## EXERCISE DETAILS
Any picture among the records should be left out, please; retype the rest exactly.

## INPUT DATA
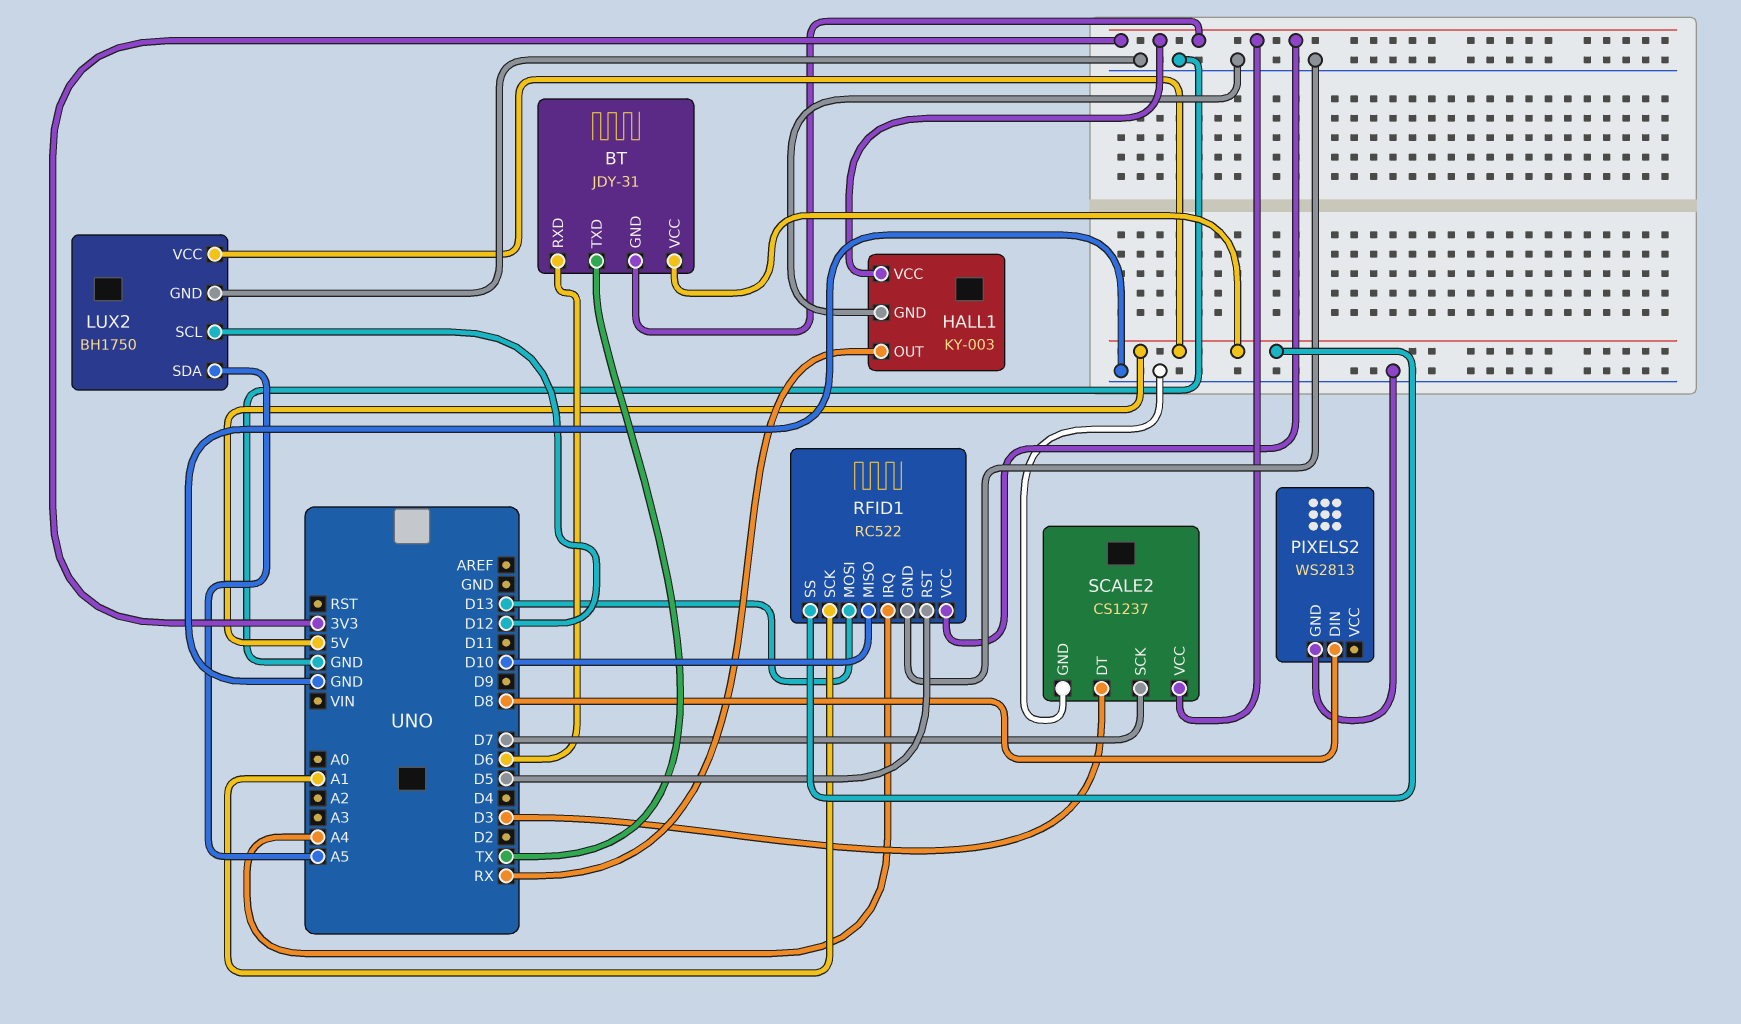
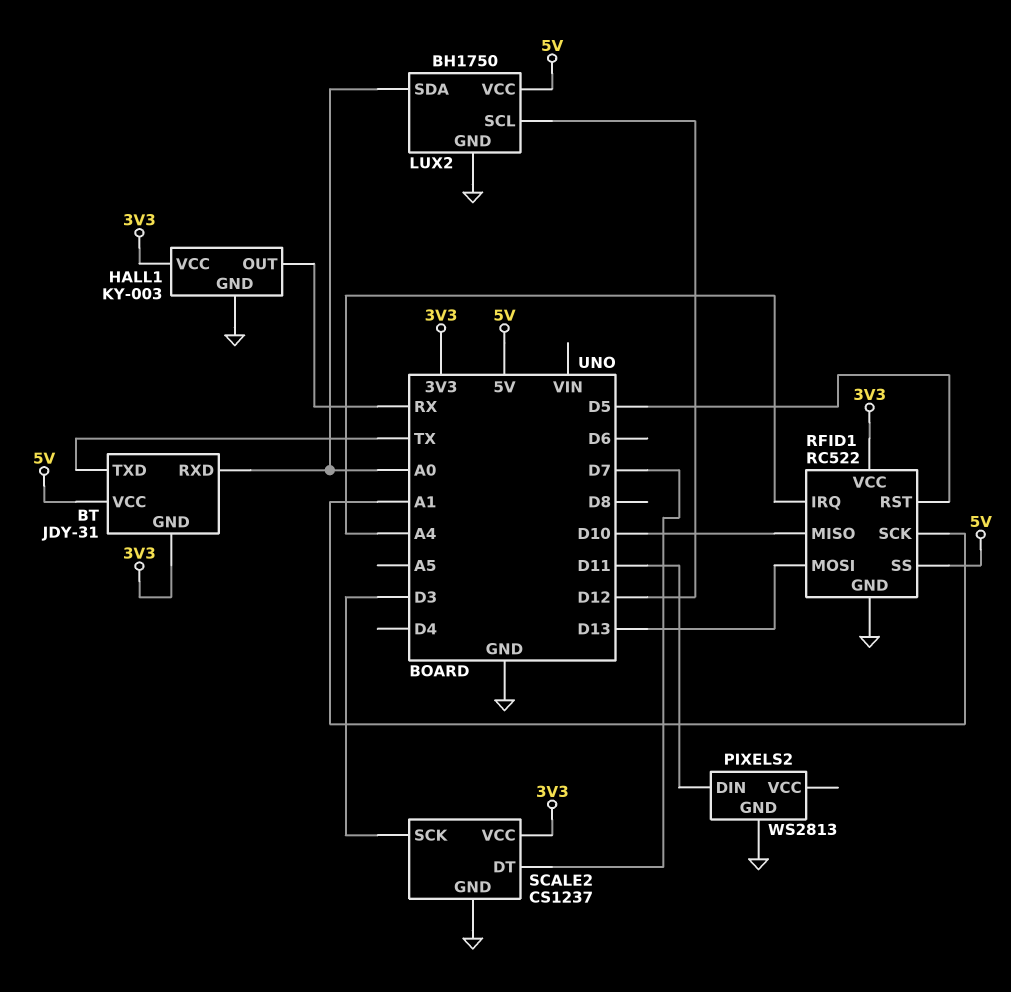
BT pin RXD: D6 -> A0
LUX2 pin SDA: A5 -> A0
PIXELS2 pin DIN: D8 -> D11
SCALE2 pin DT: D3 -> D7
SCALE2 pin SCK: D7 -> D3

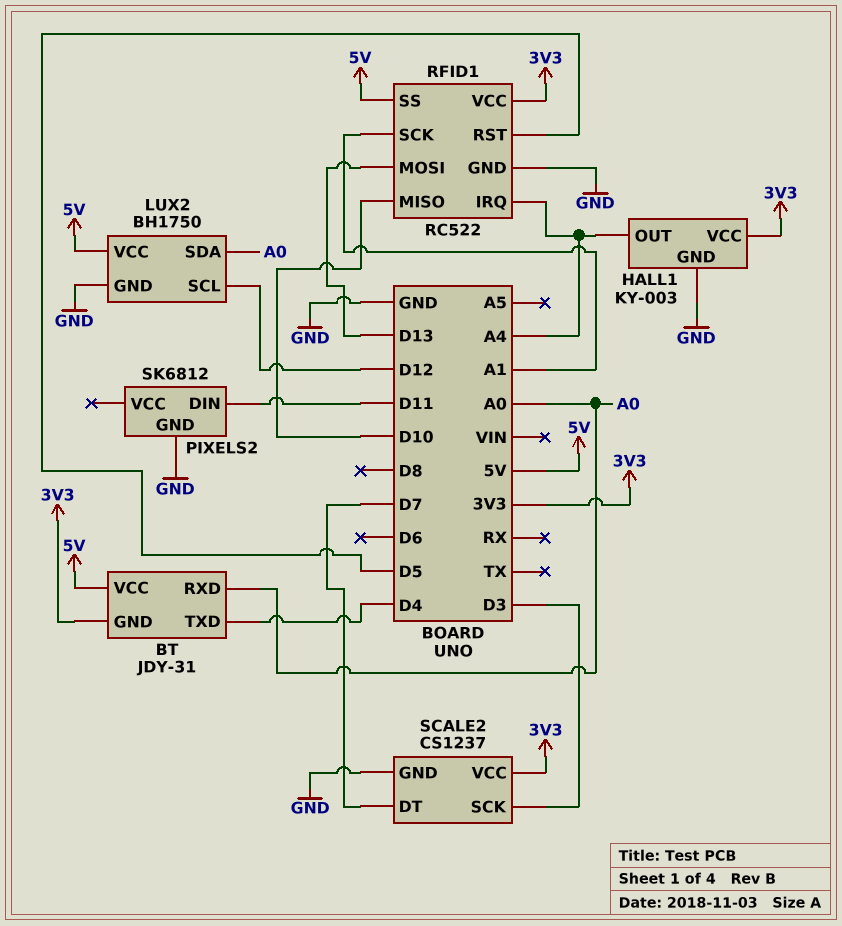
BT pin TXD: TX -> D4
HALL1 pin OUT: RX -> A4
PIXELS2: WS2813 -> SK6812

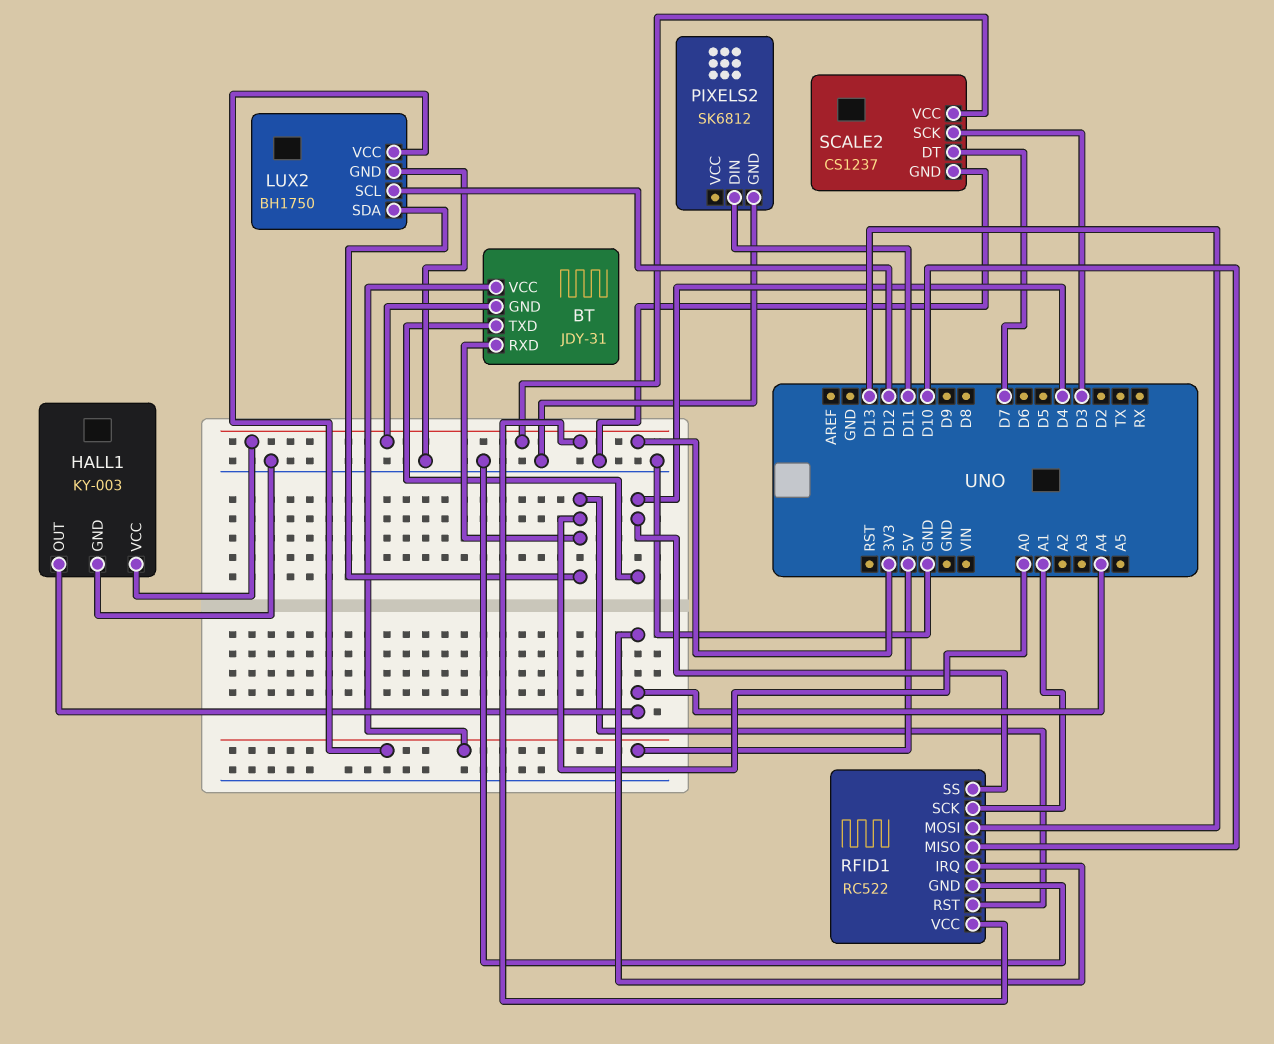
RFID1 pin RST: D5 -> A0
RFID1 pin SS: 5V -> D4

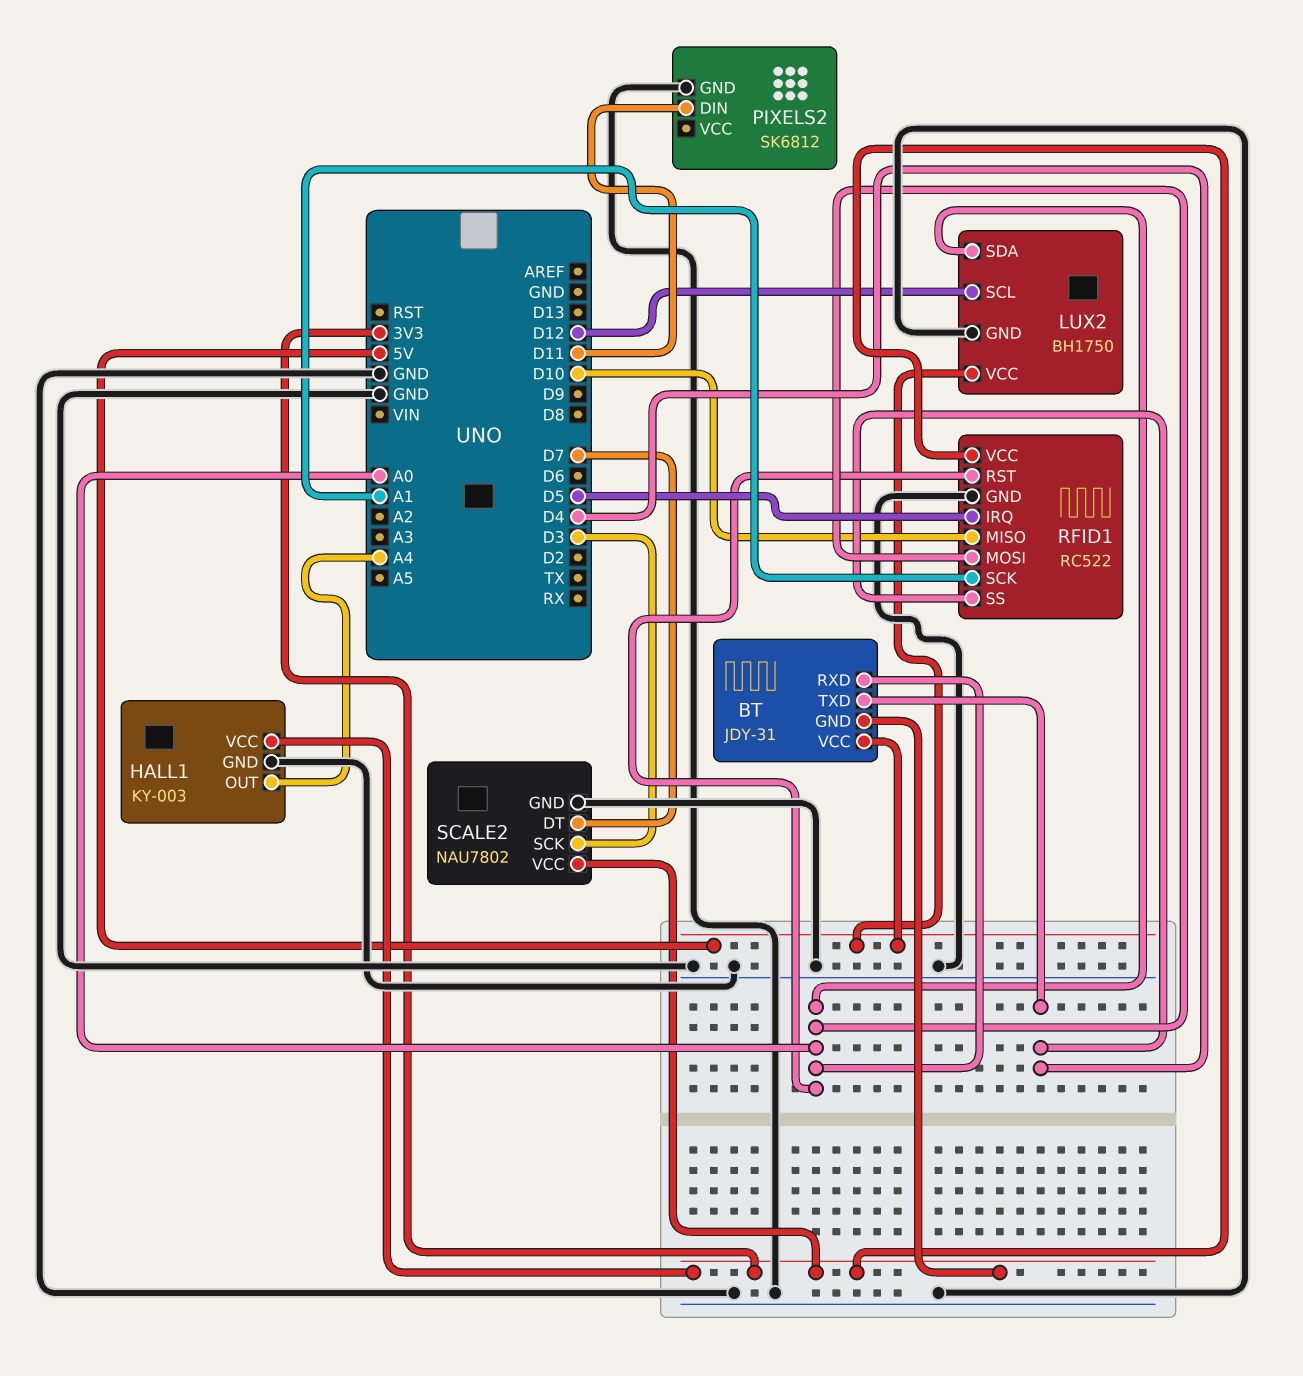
RFID1 pin IRQ: A4 -> D5
RFID1 pin MOSI: D13 -> A0
SCALE2: CS1237 -> NAU7802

## YOUR RESPONSE
BT pin RXD: D6 -> A0
LUX2 pin SDA: A5 -> A0
PIXELS2 pin DIN: D8 -> D11
SCALE2 pin DT: D3 -> D7
SCALE2 pin SCK: D7 -> D3

BT pin TXD: TX -> D4
HALL1 pin OUT: RX -> A4
PIXELS2: WS2813 -> SK6812

RFID1 pin RST: D5 -> A0
RFID1 pin SS: 5V -> D4

RFID1 pin IRQ: A4 -> D5
RFID1 pin MOSI: D13 -> A0
SCALE2: CS1237 -> NAU7802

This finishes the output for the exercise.